What the task requires: Would you restate, exactly as they appear, the lines from the one containing "C3: 10uF (GND, U1/OSC2) -> none" through the end of the data below?

Records from a collection:
********************

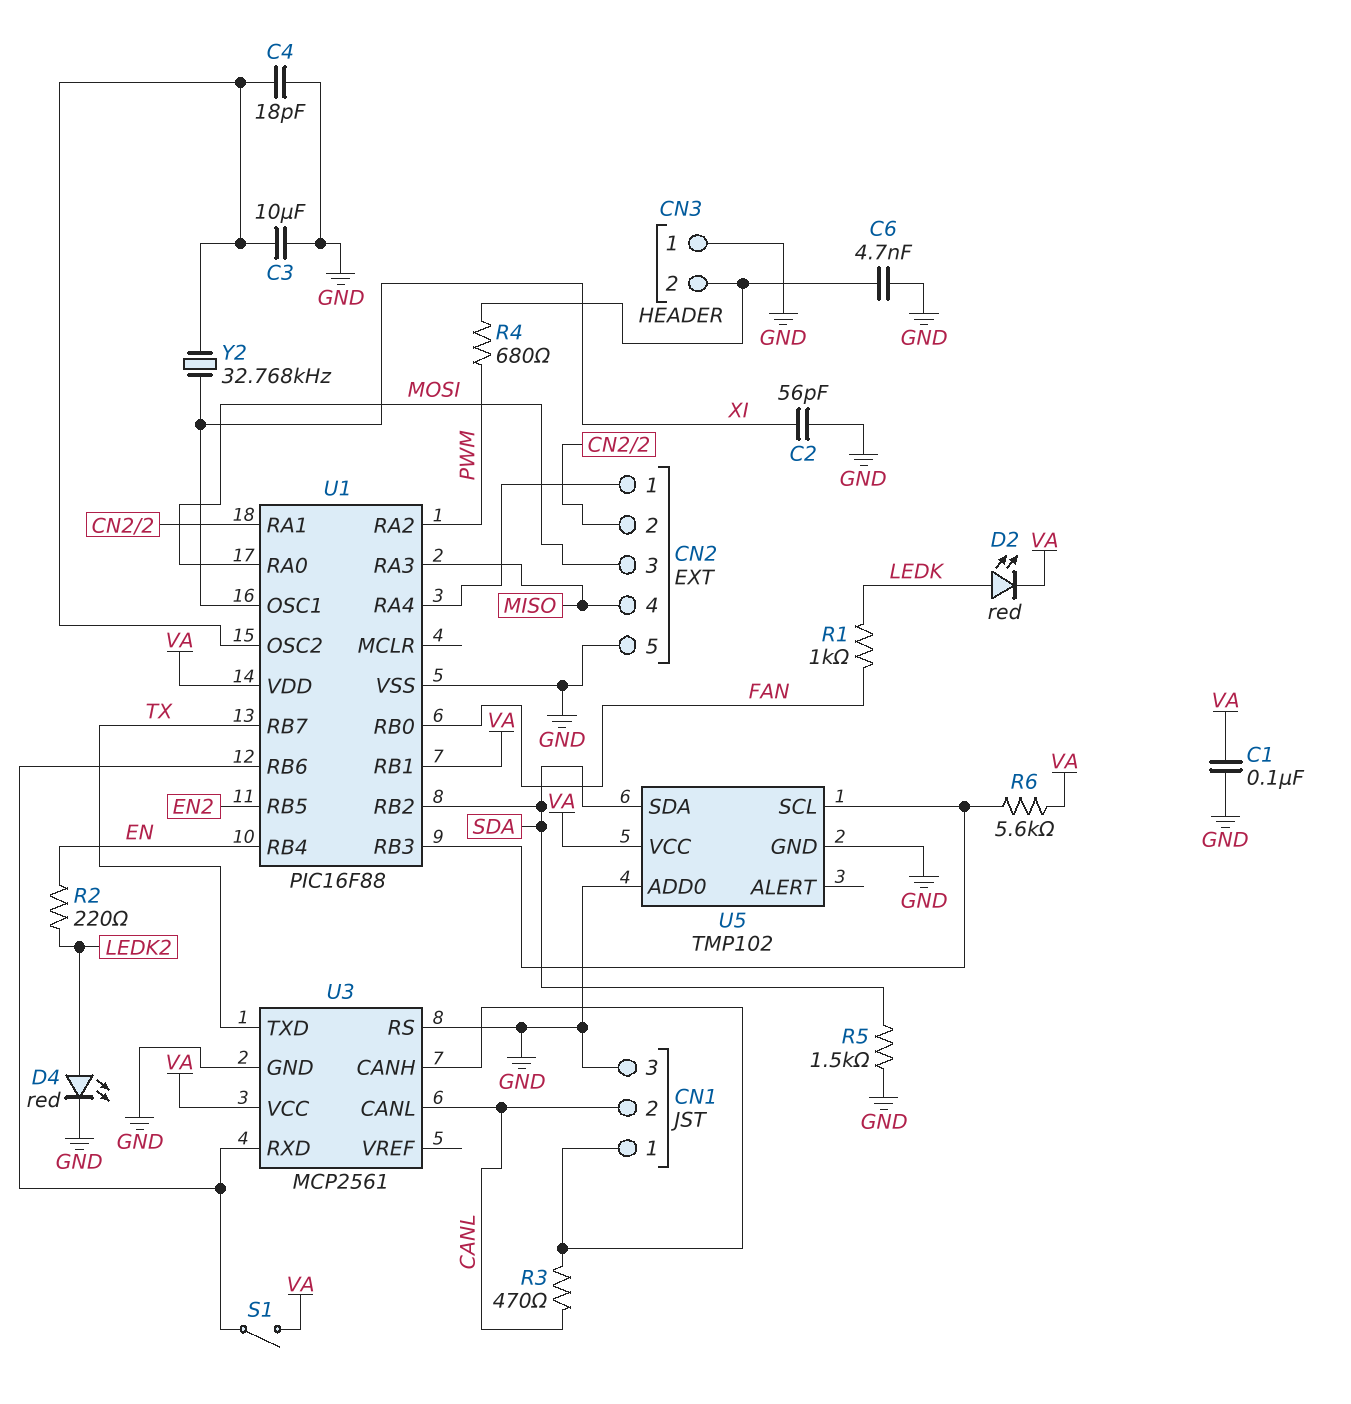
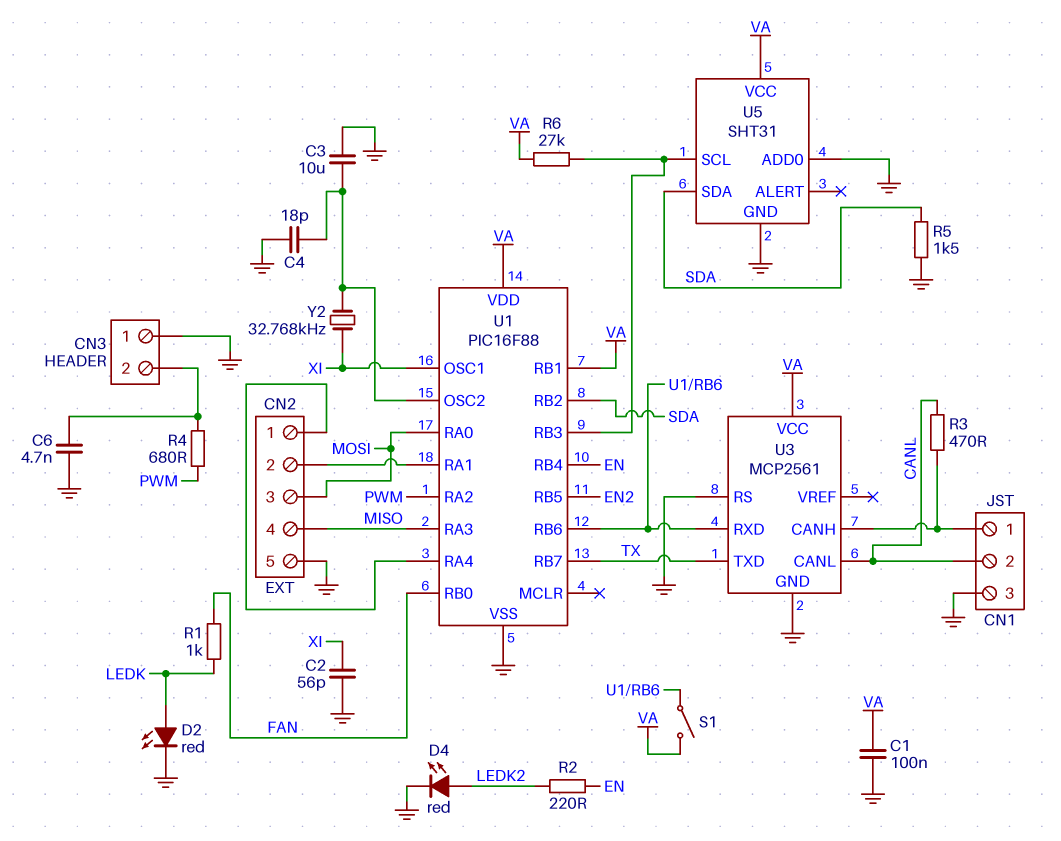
D2: LED red (A LEDK, K VA) -> LED red (A LEDK, K GND)
R6: 5.6k (U1/RB3, VA) -> 27k (U1/RB3, VA)
U5: TMP102 -> SHT31

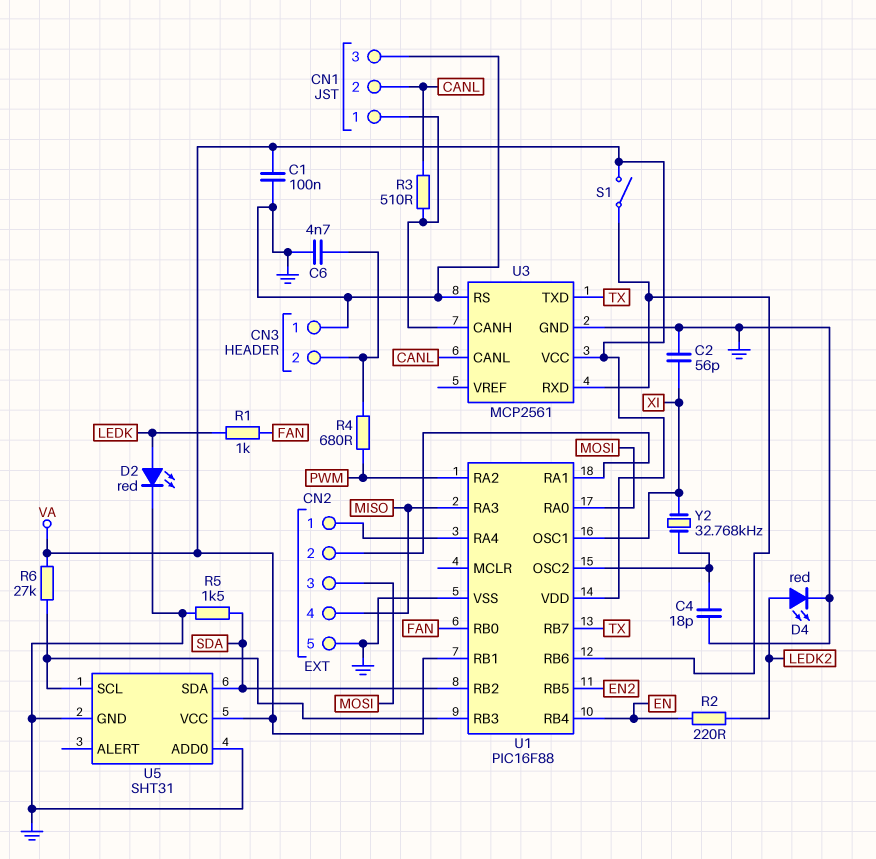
C3: 10uF (GND, U1/OSC2) -> none
R3: 470 (CANL, CN1/1) -> 510 (CANL, CN1/1)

********************

Expected answer:
C3: 10uF (GND, U1/OSC2) -> none
R3: 470 (CANL, CN1/1) -> 510 (CANL, CN1/1)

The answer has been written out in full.